> _Exercise_: Check every line of the data below for "pink". Copy each one that has it.

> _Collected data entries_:
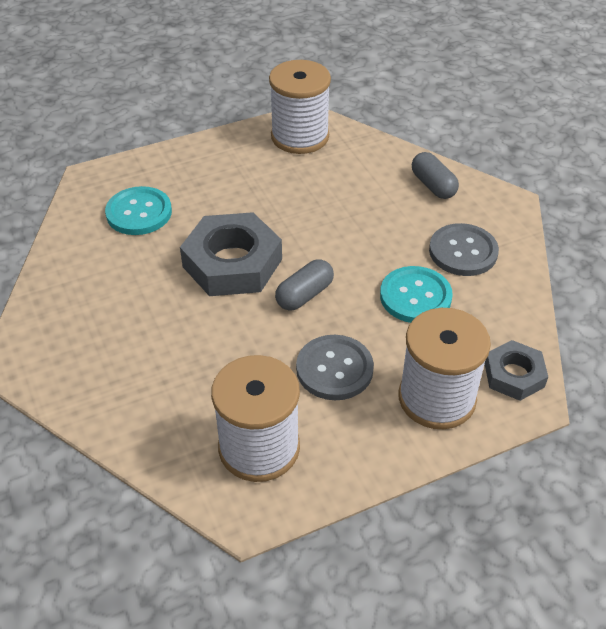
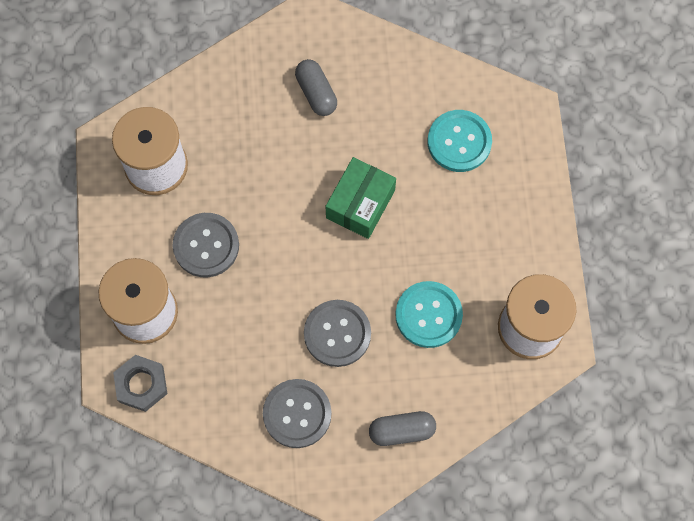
camera: 110 degrees right, 25 degrees up
(232, 263) = (360, 204): grey nut -> green box
(304, 295) = (297, 251): grey capsule -> grey capsule (316, 93)
(372, 245) = (337, 334): none -> grey button
(415, 296) = (258, 344): turquoise button -> turquoise button (428, 315)

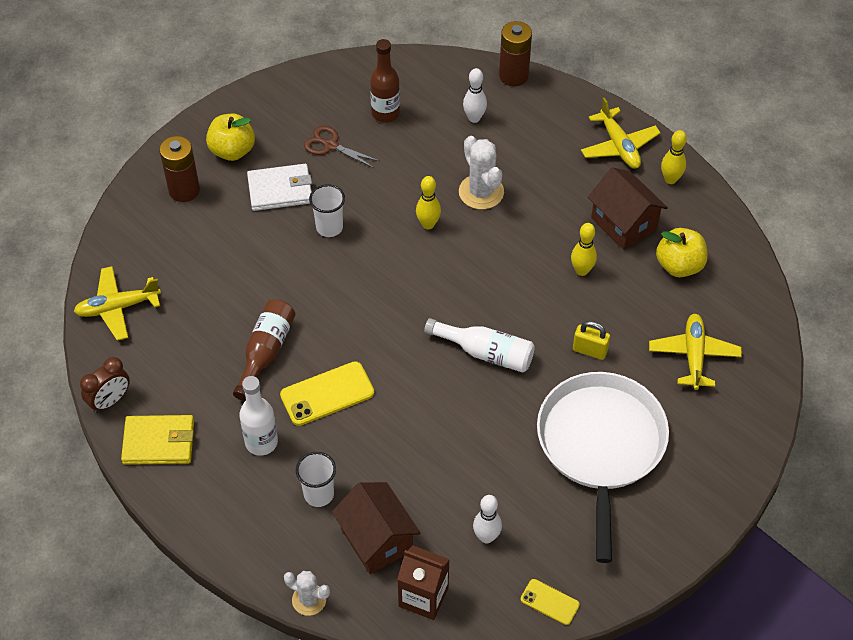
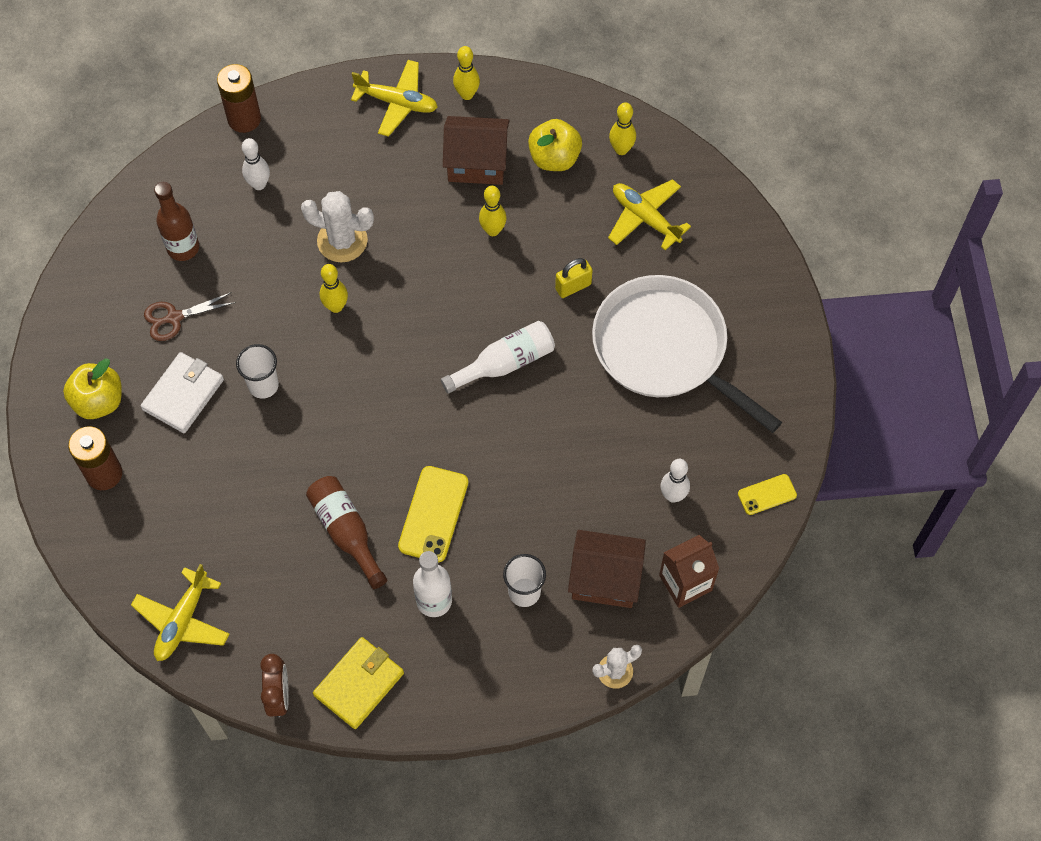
camera: 50 degrees left, 10 degrees up
(732, 300) = (621, 149): none -> yellow bowling pin

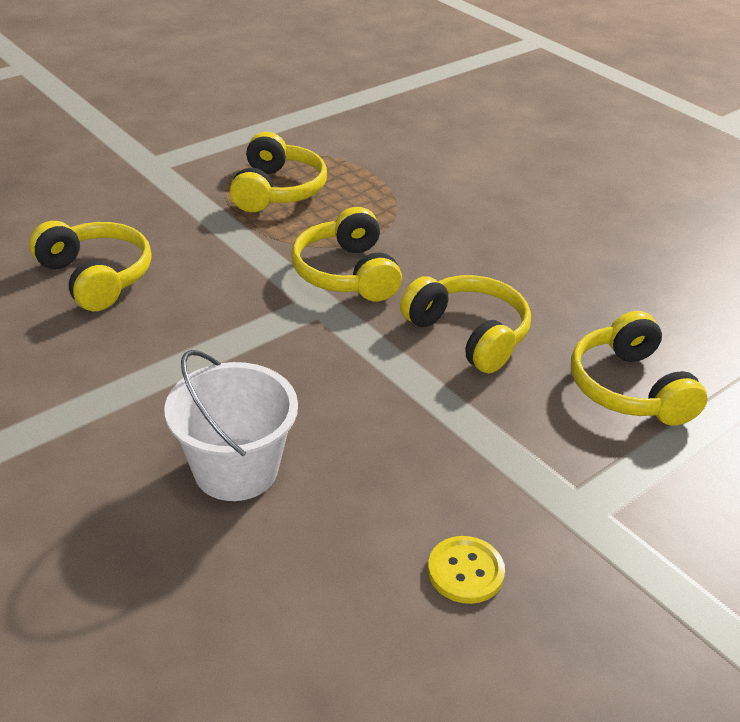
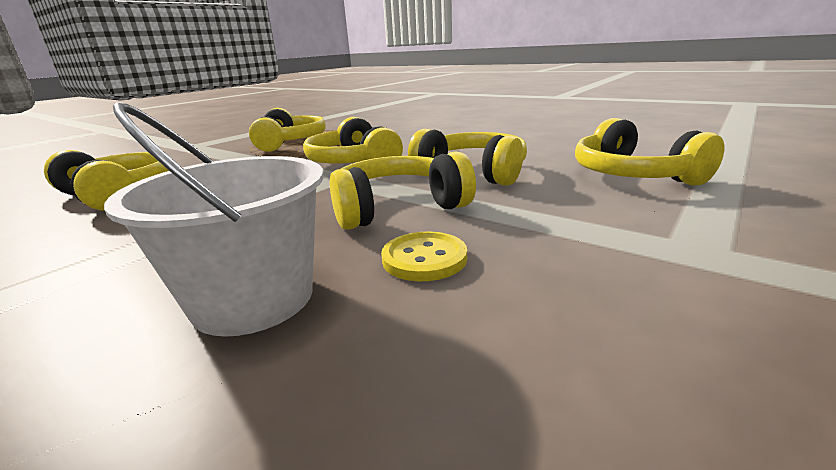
camera: 10 degrees left, 15 degrees down
(368, 381) = (397, 208): none -> yellow headphones
(465, 571) = (637, 344): yellow button -> yellow button (424, 258)

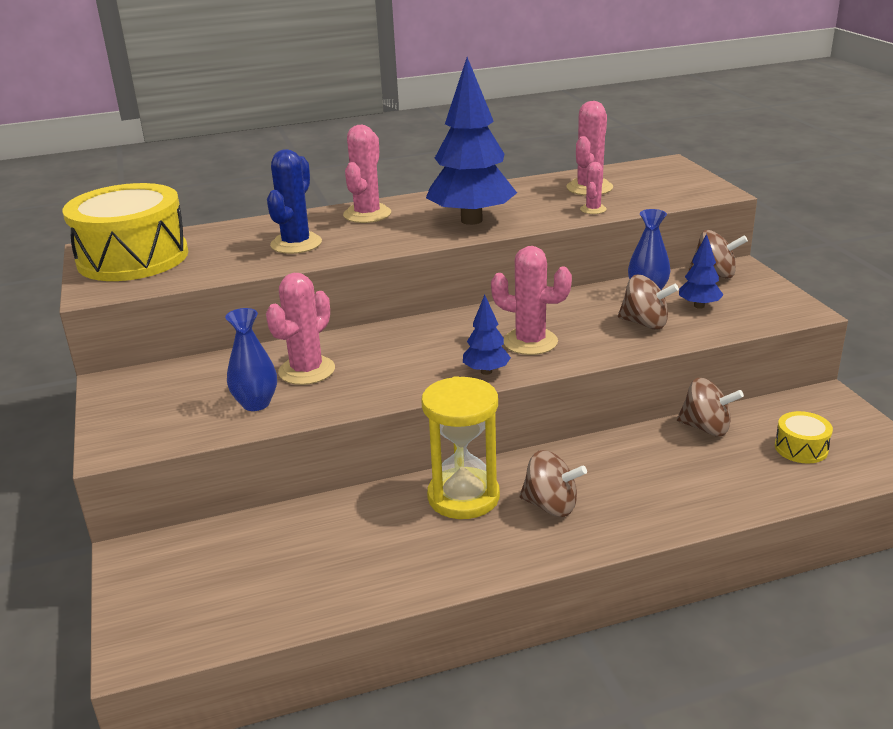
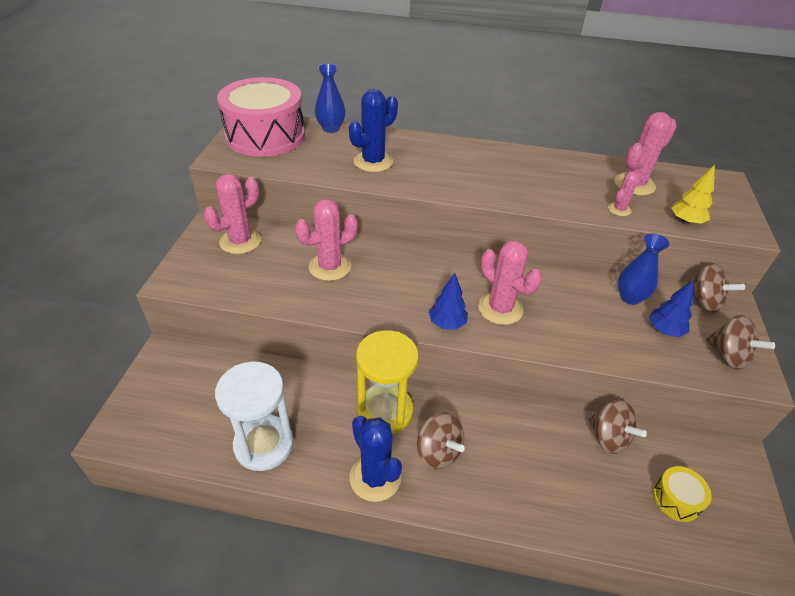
camera: 25 degrees right, 15 degrees up
(133, 258) = (265, 136): yellow drum -> pink drum
(256, 403) = (278, 282): blue vase -> blue vase (331, 128)
(347, 580) = (264, 444): none -> white hourglass
(367, 214) = (443, 151): pink cactus -> pink cactus (240, 241)
(471, 220) = (513, 185): blue tree -> none
(502, 553) = (375, 477): none -> blue cactus
(645, 323) = (604, 329): brown spinning top -> brown spinning top (728, 356)
(661, 201) = (686, 221): none -> yellow tree

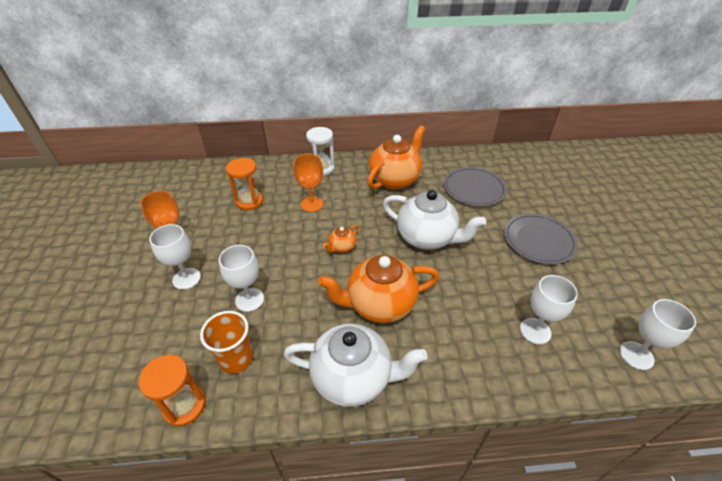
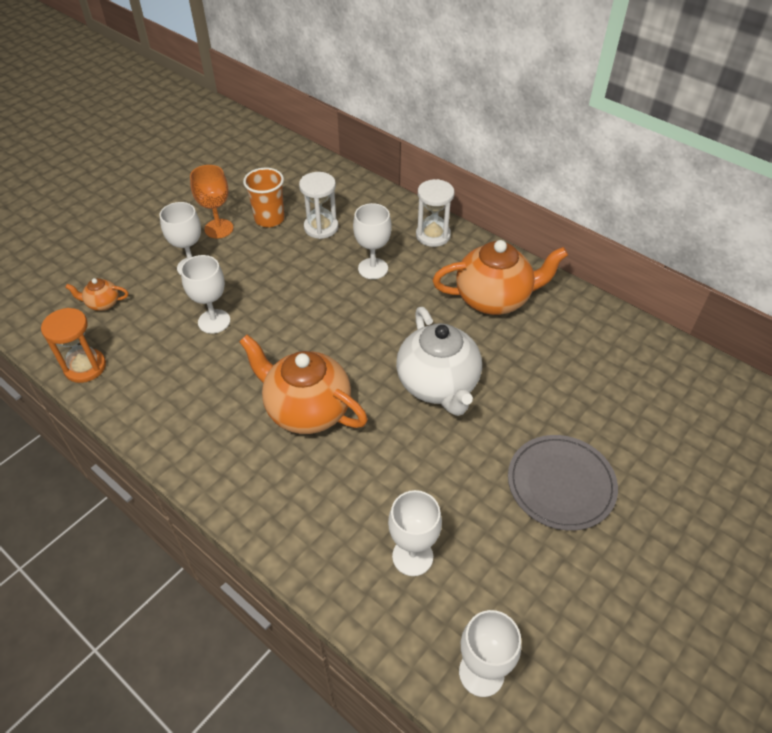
camera: 45 degrees right, 5 degrees up
(236, 359) = (151, 362): orange cup -> orange cup (269, 219)
(249, 201) = (321, 227): orange hourglass -> white hourglass
(312, 204) = (373, 268): orange goblet -> white goblet
(342, 247) = (344, 332): orange teapot -> orange teapot (103, 303)
(353, 377) = (208, 449): white teapot -> none
(474, 189) = (573, 372): grey plate -> none

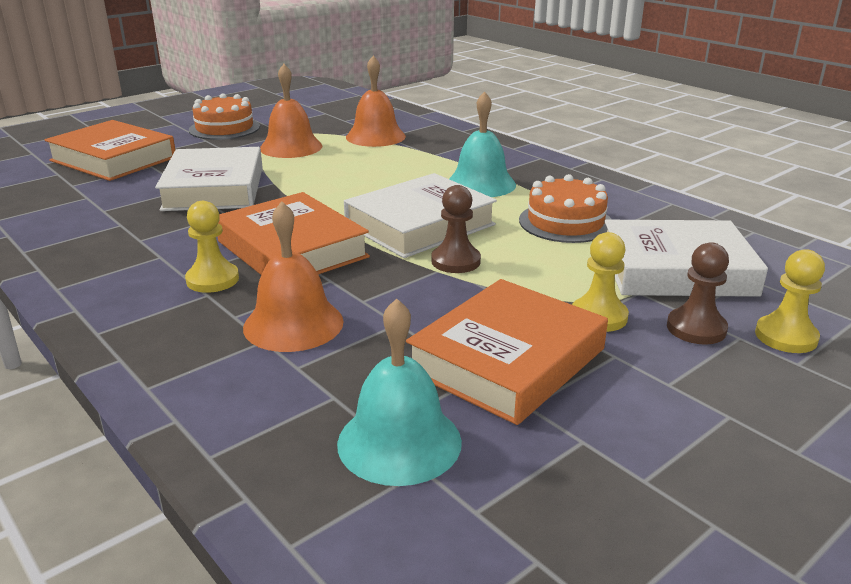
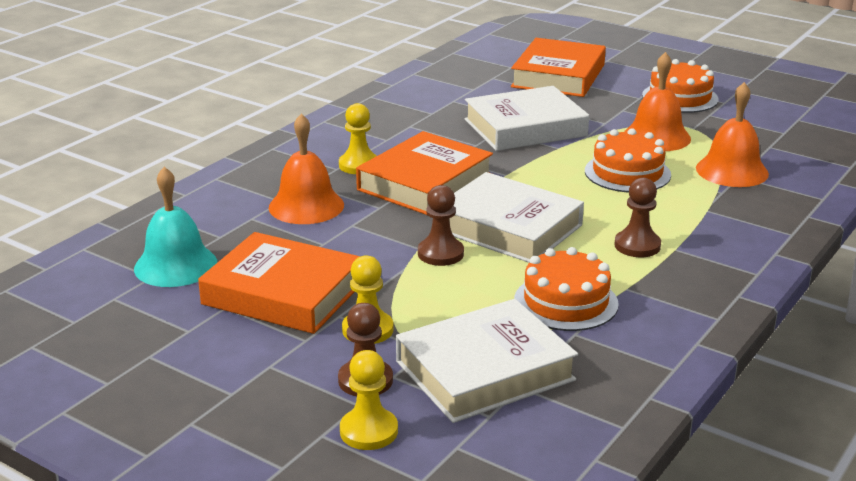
camera: 75 degrees right, 0 degrees up
(349, 167) = (627, 173): none -> orange cake
(481, 184) = (637, 246): turquoise bell -> brown pawn
(676, 270) = (484, 370): white book -> white book turned 75 degrees clockwise

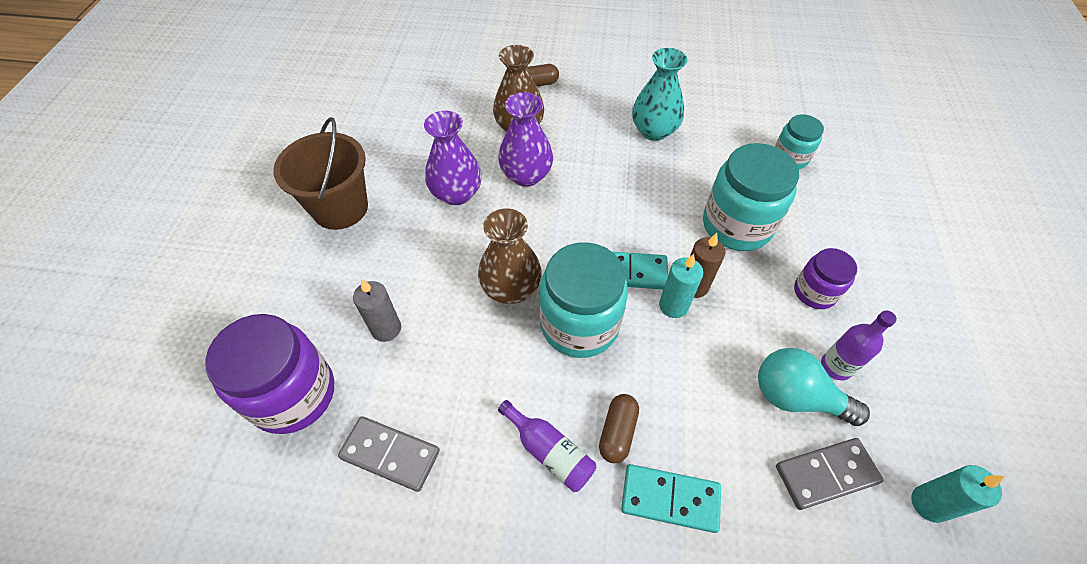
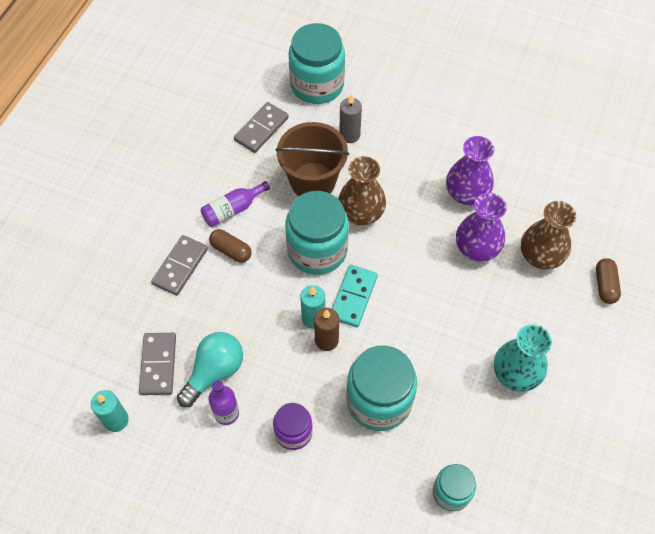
camera: 105 degrees right, 5 degrees up
(293, 394) = (317, 85): purple jar -> turquoise jar
(340, 208) = (468, 116): brown bucket -> brown bucket (313, 181)
(670, 498) = (180, 266): turquoise domino -> grey domino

> _Task response_:
(133, 258) = (265, 136): yellow drum -> pink drum
(367, 214) = (443, 151): pink cactus -> pink cactus (240, 241)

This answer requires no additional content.